--- START ---

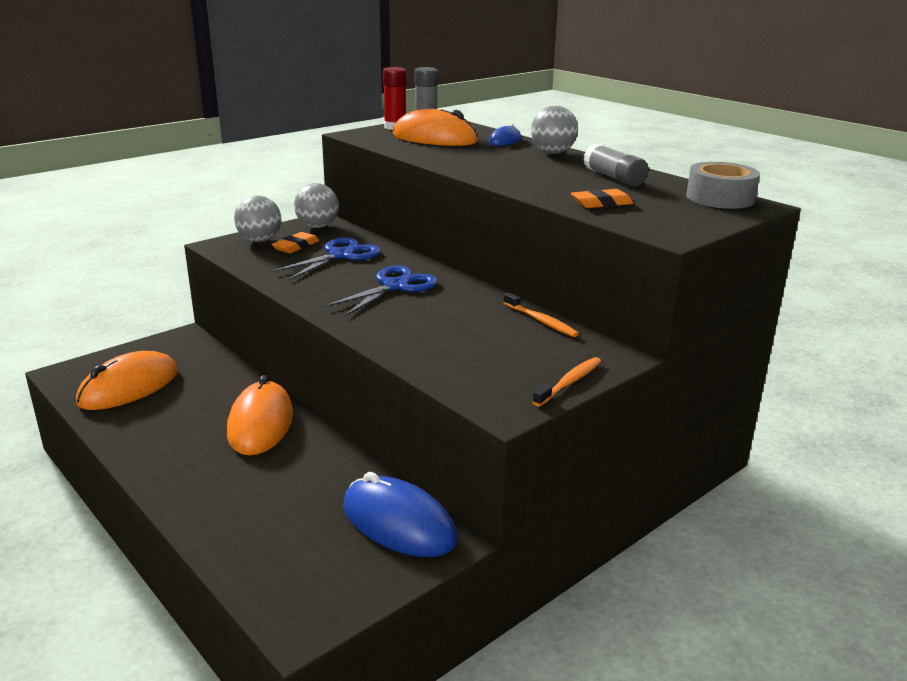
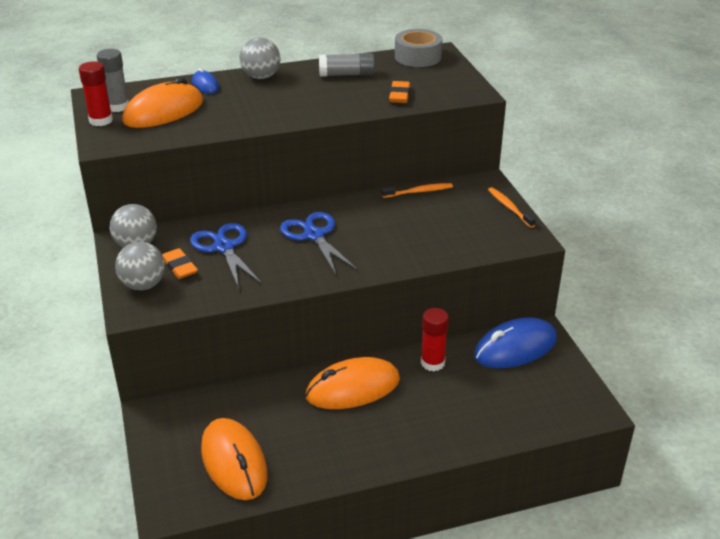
camera: 65 degrees left, 10 degrees up
(260, 423) = (353, 388): orange mouse -> orange mouse turned 45 degrees counterclockwise
(331, 465) = (432, 363): none -> red glue stick

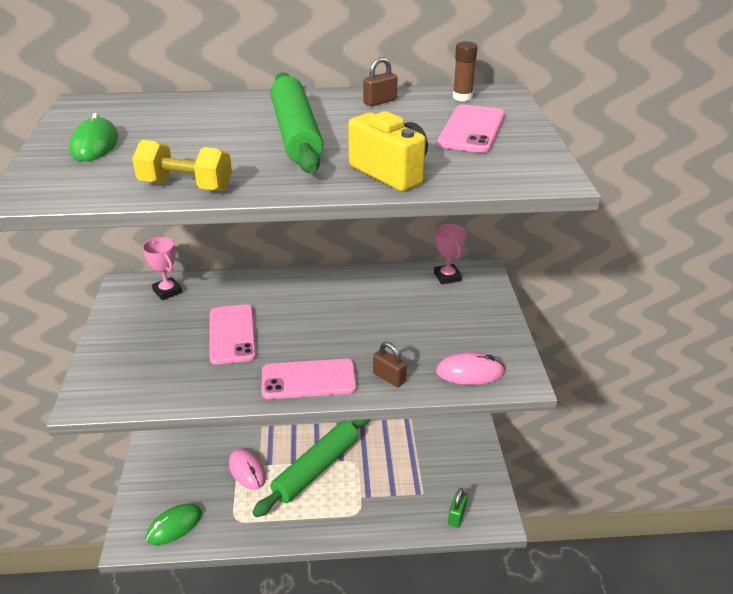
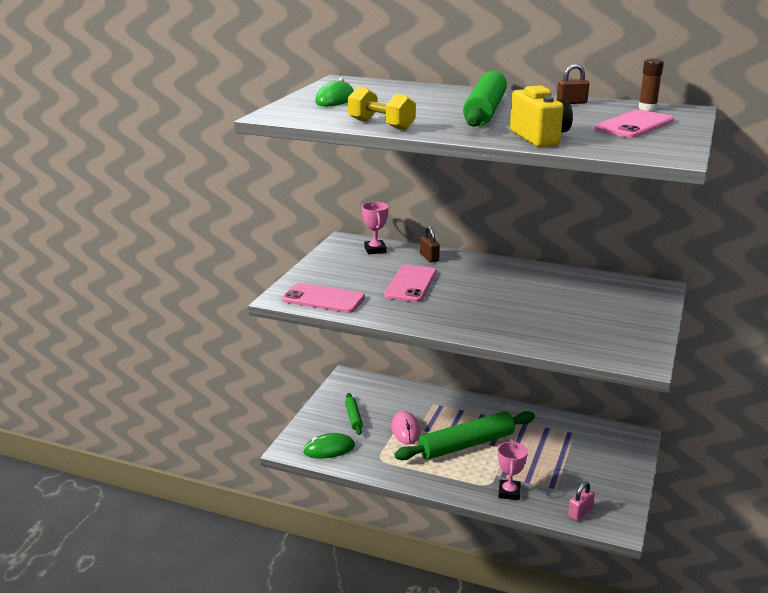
camera: 25 degrees right, 10 degrees down
(184, 472) = (353, 417): none -> green rolling pin
(309, 380) = (455, 322): pink phone -> pink phone (323, 299)
(389, 377) = (524, 335): brown padlock -> brown padlock (429, 257)
(447, 277) = (623, 285): pink trophy -> pink trophy (509, 492)
(457, 516) = (580, 513): green padlock -> pink padlock
(470, 372) = (599, 347): pink mouse -> none

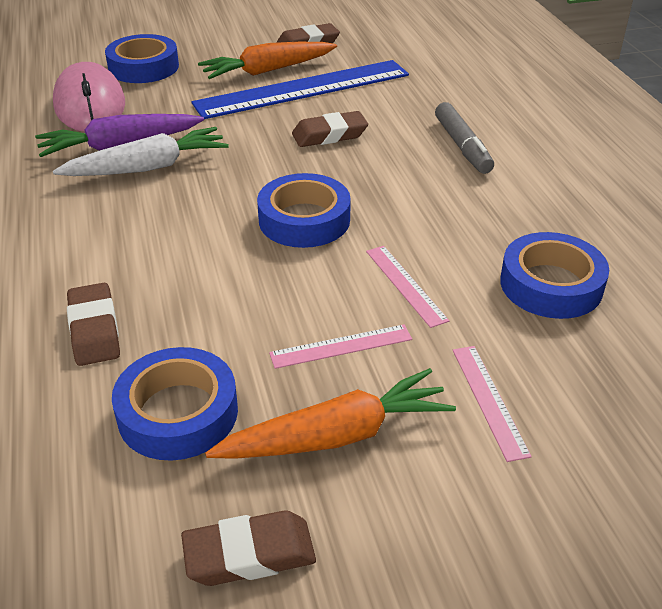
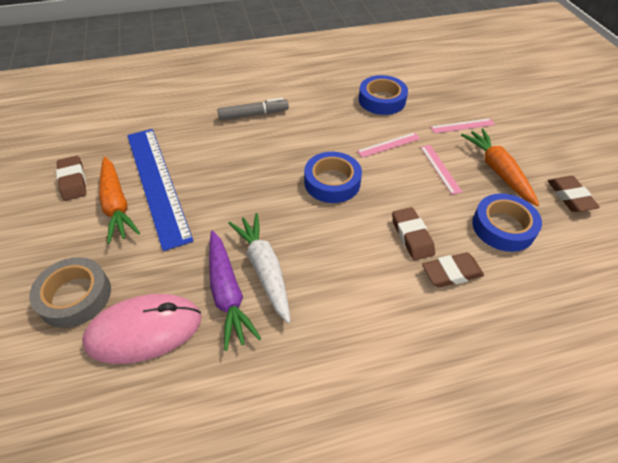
camera: 90 degrees left, 10 degrees up
(143, 67) = (75, 296): blue tape -> grey tape
(329, 135) = (230, 170): brown eraser -> brown eraser (412, 236)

--- END ---

● **Aim of the task**:
Quote the entries in full. Any image among them is to be omitted from the copy.

● **Finished exercise**:
camera: 65 degrees left, 10 degrees up
(260, 423) = (353, 388): orange mouse -> orange mouse turned 45 degrees counterclockwise
(331, 465) = (432, 363): none -> red glue stick

camera: 25 degrees right, 10 degrees down
(184, 472) = (353, 417): none -> green rolling pin
(309, 380) = (455, 322): pink phone -> pink phone (323, 299)
(389, 377) = (524, 335): brown padlock -> brown padlock (429, 257)
(447, 277) = (623, 285): pink trophy -> pink trophy (509, 492)
(457, 516) = (580, 513): green padlock -> pink padlock
(470, 372) = (599, 347): pink mouse -> none

camera: 90 degrees left, 10 degrees up
(143, 67) = (75, 296): blue tape -> grey tape
(329, 135) = (230, 170): brown eraser -> brown eraser (412, 236)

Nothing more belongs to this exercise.